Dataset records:
▼

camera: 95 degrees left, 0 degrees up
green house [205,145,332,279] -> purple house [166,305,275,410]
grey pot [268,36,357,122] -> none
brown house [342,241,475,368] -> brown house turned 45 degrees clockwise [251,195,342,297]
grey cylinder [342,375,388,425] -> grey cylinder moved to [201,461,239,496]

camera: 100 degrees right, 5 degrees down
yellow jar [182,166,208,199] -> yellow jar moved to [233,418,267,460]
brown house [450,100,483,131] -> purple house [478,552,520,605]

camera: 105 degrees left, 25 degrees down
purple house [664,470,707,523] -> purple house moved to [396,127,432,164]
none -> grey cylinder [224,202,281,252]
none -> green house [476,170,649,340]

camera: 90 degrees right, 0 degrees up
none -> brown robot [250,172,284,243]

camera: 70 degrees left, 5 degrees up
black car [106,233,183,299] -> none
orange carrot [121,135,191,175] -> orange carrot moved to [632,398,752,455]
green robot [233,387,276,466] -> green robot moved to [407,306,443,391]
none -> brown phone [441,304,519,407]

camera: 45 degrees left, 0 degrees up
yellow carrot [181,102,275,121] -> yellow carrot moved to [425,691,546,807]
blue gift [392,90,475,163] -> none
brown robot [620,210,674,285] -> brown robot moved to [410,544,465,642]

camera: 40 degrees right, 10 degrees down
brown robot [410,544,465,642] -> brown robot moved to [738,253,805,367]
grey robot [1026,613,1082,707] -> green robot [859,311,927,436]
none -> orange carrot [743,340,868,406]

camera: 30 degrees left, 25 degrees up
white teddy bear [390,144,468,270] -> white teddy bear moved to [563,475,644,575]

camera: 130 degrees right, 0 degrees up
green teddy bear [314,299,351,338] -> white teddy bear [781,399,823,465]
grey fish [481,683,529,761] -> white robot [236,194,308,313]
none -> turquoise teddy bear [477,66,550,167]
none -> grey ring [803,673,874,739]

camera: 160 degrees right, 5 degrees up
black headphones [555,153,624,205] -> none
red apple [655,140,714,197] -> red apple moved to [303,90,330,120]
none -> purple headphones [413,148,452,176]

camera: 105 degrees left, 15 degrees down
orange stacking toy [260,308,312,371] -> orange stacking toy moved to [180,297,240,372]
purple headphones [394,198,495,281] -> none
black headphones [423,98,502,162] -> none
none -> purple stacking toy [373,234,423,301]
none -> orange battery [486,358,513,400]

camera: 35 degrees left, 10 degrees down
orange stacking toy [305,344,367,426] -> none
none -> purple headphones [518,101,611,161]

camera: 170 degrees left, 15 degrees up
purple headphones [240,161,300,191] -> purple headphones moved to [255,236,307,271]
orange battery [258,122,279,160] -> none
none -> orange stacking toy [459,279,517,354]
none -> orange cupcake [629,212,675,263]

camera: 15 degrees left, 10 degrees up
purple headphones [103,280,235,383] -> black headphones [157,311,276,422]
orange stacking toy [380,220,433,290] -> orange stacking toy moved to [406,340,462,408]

▲

Your answer should consist of the lines from the line with "orange stacking toy [305,344,367,426] -> none" to the line with "none -> orange cupcake [629,212,675,263]" above, repeated exactly, both ends included.

orange stacking toy [305,344,367,426] -> none
none -> purple headphones [518,101,611,161]

camera: 170 degrees left, 15 degrees up
purple headphones [240,161,300,191] -> purple headphones moved to [255,236,307,271]
orange battery [258,122,279,160] -> none
none -> orange stacking toy [459,279,517,354]
none -> orange cupcake [629,212,675,263]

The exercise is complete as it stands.